**Problem description:** In the records below, copy the line that contains "lime cone A8 level 2 -> none" and each line after it, word for word, through the last.

*** Block opens ***

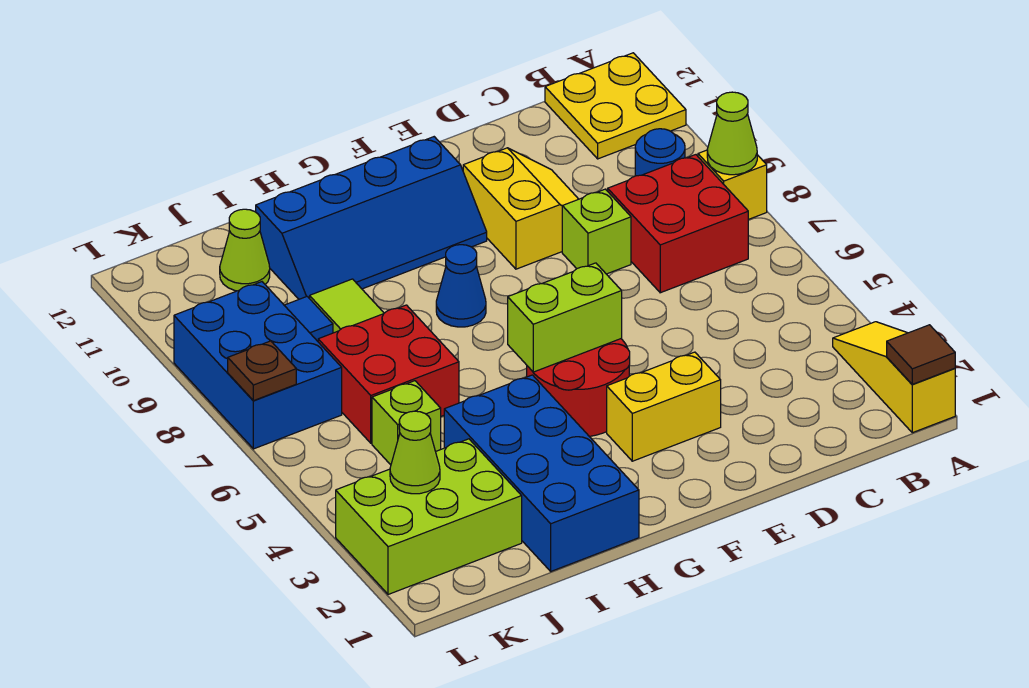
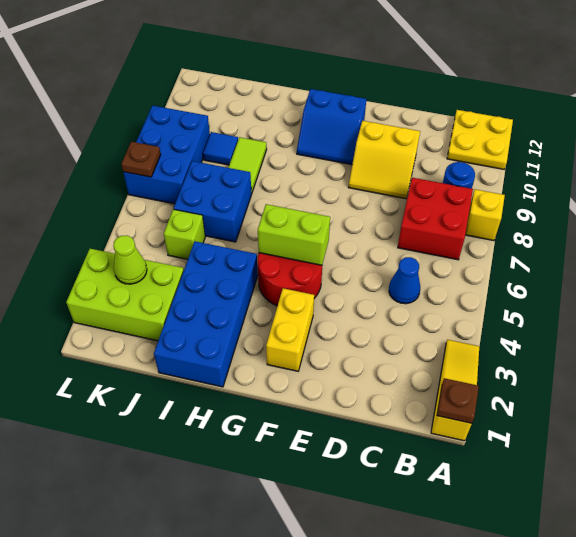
brown tile A1 level 2 -> brown plate A1 level 2
lime cone A8 level 2 -> none
lime brick D8 level 1 -> none
yellow slope D9:E10 level 1 top E -> yellow slope D9:E10 level 1 top 10
yellow brick E3:F3 level 1 -> yellow brick F2:F3 level 1
blue slope F10:I11 level 1 top 11 -> blue slope F10:G11 level 1 top 11
blue cone G8 level 1 -> blue cone C5 level 1
red brick I6:J7 level 1 -> blue brick I6:J7 level 1
lime cone J11 level 1 -> none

*** Block closes ***

**Exercise result:**
lime cone A8 level 2 -> none
lime brick D8 level 1 -> none
yellow slope D9:E10 level 1 top E -> yellow slope D9:E10 level 1 top 10
yellow brick E3:F3 level 1 -> yellow brick F2:F3 level 1
blue slope F10:I11 level 1 top 11 -> blue slope F10:G11 level 1 top 11
blue cone G8 level 1 -> blue cone C5 level 1
red brick I6:J7 level 1 -> blue brick I6:J7 level 1
lime cone J11 level 1 -> none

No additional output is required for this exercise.